> **Aim of the task**: Every line of the material below needs to be written out exactly, please.

==========

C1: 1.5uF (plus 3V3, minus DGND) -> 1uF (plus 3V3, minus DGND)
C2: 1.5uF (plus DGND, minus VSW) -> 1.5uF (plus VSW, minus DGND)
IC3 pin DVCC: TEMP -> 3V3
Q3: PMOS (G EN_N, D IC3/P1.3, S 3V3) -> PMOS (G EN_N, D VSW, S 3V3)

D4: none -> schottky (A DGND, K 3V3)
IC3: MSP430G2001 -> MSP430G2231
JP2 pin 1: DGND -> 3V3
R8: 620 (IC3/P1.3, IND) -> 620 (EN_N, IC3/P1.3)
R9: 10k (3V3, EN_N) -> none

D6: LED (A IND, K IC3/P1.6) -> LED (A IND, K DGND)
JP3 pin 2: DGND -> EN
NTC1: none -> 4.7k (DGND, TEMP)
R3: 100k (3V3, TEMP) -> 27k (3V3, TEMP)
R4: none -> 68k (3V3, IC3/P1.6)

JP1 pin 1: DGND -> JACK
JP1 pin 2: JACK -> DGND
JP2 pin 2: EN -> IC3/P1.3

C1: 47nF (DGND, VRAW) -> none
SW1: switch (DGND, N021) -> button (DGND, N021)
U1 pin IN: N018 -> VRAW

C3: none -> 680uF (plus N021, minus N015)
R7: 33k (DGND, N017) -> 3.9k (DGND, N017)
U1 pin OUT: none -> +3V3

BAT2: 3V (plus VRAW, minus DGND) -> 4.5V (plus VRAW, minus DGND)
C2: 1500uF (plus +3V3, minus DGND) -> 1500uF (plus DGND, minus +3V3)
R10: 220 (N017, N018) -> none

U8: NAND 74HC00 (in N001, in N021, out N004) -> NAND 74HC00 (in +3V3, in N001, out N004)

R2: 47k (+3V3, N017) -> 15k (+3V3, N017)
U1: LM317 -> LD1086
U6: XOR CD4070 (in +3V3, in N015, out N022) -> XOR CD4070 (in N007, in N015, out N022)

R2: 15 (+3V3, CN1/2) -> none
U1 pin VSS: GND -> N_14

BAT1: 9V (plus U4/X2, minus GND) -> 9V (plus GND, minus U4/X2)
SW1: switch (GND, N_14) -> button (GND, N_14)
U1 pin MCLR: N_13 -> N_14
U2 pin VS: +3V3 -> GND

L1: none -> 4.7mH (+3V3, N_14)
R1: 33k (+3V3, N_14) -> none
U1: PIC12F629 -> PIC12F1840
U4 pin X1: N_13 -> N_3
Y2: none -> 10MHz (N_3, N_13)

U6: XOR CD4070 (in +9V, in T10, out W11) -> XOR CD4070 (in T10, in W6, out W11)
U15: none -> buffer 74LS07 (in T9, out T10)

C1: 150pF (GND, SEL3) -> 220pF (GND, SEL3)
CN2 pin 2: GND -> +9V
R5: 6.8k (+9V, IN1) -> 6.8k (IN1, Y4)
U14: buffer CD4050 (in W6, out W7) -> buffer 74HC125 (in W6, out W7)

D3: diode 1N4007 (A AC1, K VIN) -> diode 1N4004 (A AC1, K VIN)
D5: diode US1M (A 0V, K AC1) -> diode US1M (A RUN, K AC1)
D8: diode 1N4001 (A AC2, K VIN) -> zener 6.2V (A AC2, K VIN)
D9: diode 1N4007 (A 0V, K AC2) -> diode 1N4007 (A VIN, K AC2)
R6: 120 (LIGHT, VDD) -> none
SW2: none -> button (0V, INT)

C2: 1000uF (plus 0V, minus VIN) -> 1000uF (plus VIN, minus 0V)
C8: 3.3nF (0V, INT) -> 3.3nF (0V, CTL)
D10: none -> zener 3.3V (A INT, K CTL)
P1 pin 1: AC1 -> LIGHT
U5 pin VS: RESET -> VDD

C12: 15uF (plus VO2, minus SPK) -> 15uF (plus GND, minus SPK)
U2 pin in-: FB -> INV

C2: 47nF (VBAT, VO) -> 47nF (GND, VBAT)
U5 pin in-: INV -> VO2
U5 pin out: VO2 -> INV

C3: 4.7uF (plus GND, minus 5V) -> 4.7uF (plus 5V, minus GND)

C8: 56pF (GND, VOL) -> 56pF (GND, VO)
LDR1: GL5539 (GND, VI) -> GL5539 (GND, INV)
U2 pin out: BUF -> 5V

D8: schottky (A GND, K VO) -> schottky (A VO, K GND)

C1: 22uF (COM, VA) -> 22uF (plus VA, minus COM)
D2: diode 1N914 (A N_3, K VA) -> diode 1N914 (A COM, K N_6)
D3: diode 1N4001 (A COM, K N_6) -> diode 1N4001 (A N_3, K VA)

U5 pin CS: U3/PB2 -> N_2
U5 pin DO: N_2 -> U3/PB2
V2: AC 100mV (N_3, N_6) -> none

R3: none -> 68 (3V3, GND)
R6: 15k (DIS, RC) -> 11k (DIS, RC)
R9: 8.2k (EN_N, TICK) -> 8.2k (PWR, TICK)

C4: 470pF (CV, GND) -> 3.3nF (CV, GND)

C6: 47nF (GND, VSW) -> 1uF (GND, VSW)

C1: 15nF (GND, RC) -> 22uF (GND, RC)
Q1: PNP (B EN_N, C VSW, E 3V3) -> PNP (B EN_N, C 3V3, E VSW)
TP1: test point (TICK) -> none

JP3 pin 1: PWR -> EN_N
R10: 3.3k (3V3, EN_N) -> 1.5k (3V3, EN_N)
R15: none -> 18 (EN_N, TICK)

==========

> **Task solution**:
C1: 1.5uF (plus 3V3, minus DGND) -> 1uF (plus 3V3, minus DGND)
C2: 1.5uF (plus DGND, minus VSW) -> 1.5uF (plus VSW, minus DGND)
IC3 pin DVCC: TEMP -> 3V3
Q3: PMOS (G EN_N, D IC3/P1.3, S 3V3) -> PMOS (G EN_N, D VSW, S 3V3)

D4: none -> schottky (A DGND, K 3V3)
IC3: MSP430G2001 -> MSP430G2231
JP2 pin 1: DGND -> 3V3
R8: 620 (IC3/P1.3, IND) -> 620 (EN_N, IC3/P1.3)
R9: 10k (3V3, EN_N) -> none

D6: LED (A IND, K IC3/P1.6) -> LED (A IND, K DGND)
JP3 pin 2: DGND -> EN
NTC1: none -> 4.7k (DGND, TEMP)
R3: 100k (3V3, TEMP) -> 27k (3V3, TEMP)
R4: none -> 68k (3V3, IC3/P1.6)

JP1 pin 1: DGND -> JACK
JP1 pin 2: JACK -> DGND
JP2 pin 2: EN -> IC3/P1.3

C1: 47nF (DGND, VRAW) -> none
SW1: switch (DGND, N021) -> button (DGND, N021)
U1 pin IN: N018 -> VRAW

C3: none -> 680uF (plus N021, minus N015)
R7: 33k (DGND, N017) -> 3.9k (DGND, N017)
U1 pin OUT: none -> +3V3

BAT2: 3V (plus VRAW, minus DGND) -> 4.5V (plus VRAW, minus DGND)
C2: 1500uF (plus +3V3, minus DGND) -> 1500uF (plus DGND, minus +3V3)
R10: 220 (N017, N018) -> none

U8: NAND 74HC00 (in N001, in N021, out N004) -> NAND 74HC00 (in +3V3, in N001, out N004)

R2: 47k (+3V3, N017) -> 15k (+3V3, N017)
U1: LM317 -> LD1086
U6: XOR CD4070 (in +3V3, in N015, out N022) -> XOR CD4070 (in N007, in N015, out N022)

R2: 15 (+3V3, CN1/2) -> none
U1 pin VSS: GND -> N_14

BAT1: 9V (plus U4/X2, minus GND) -> 9V (plus GND, minus U4/X2)
SW1: switch (GND, N_14) -> button (GND, N_14)
U1 pin MCLR: N_13 -> N_14
U2 pin VS: +3V3 -> GND

L1: none -> 4.7mH (+3V3, N_14)
R1: 33k (+3V3, N_14) -> none
U1: PIC12F629 -> PIC12F1840
U4 pin X1: N_13 -> N_3
Y2: none -> 10MHz (N_3, N_13)

U6: XOR CD4070 (in +9V, in T10, out W11) -> XOR CD4070 (in T10, in W6, out W11)
U15: none -> buffer 74LS07 (in T9, out T10)

C1: 150pF (GND, SEL3) -> 220pF (GND, SEL3)
CN2 pin 2: GND -> +9V
R5: 6.8k (+9V, IN1) -> 6.8k (IN1, Y4)
U14: buffer CD4050 (in W6, out W7) -> buffer 74HC125 (in W6, out W7)

D3: diode 1N4007 (A AC1, K VIN) -> diode 1N4004 (A AC1, K VIN)
D5: diode US1M (A 0V, K AC1) -> diode US1M (A RUN, K AC1)
D8: diode 1N4001 (A AC2, K VIN) -> zener 6.2V (A AC2, K VIN)
D9: diode 1N4007 (A 0V, K AC2) -> diode 1N4007 (A VIN, K AC2)
R6: 120 (LIGHT, VDD) -> none
SW2: none -> button (0V, INT)

C2: 1000uF (plus 0V, minus VIN) -> 1000uF (plus VIN, minus 0V)
C8: 3.3nF (0V, INT) -> 3.3nF (0V, CTL)
D10: none -> zener 3.3V (A INT, K CTL)
P1 pin 1: AC1 -> LIGHT
U5 pin VS: RESET -> VDD

C12: 15uF (plus VO2, minus SPK) -> 15uF (plus GND, minus SPK)
U2 pin in-: FB -> INV

C2: 47nF (VBAT, VO) -> 47nF (GND, VBAT)
U5 pin in-: INV -> VO2
U5 pin out: VO2 -> INV

C3: 4.7uF (plus GND, minus 5V) -> 4.7uF (plus 5V, minus GND)

C8: 56pF (GND, VOL) -> 56pF (GND, VO)
LDR1: GL5539 (GND, VI) -> GL5539 (GND, INV)
U2 pin out: BUF -> 5V

D8: schottky (A GND, K VO) -> schottky (A VO, K GND)

C1: 22uF (COM, VA) -> 22uF (plus VA, minus COM)
D2: diode 1N914 (A N_3, K VA) -> diode 1N914 (A COM, K N_6)
D3: diode 1N4001 (A COM, K N_6) -> diode 1N4001 (A N_3, K VA)

U5 pin CS: U3/PB2 -> N_2
U5 pin DO: N_2 -> U3/PB2
V2: AC 100mV (N_3, N_6) -> none

R3: none -> 68 (3V3, GND)
R6: 15k (DIS, RC) -> 11k (DIS, RC)
R9: 8.2k (EN_N, TICK) -> 8.2k (PWR, TICK)

C4: 470pF (CV, GND) -> 3.3nF (CV, GND)

C6: 47nF (GND, VSW) -> 1uF (GND, VSW)

C1: 15nF (GND, RC) -> 22uF (GND, RC)
Q1: PNP (B EN_N, C VSW, E 3V3) -> PNP (B EN_N, C 3V3, E VSW)
TP1: test point (TICK) -> none

JP3 pin 1: PWR -> EN_N
R10: 3.3k (3V3, EN_N) -> 1.5k (3V3, EN_N)
R15: none -> 18 (EN_N, TICK)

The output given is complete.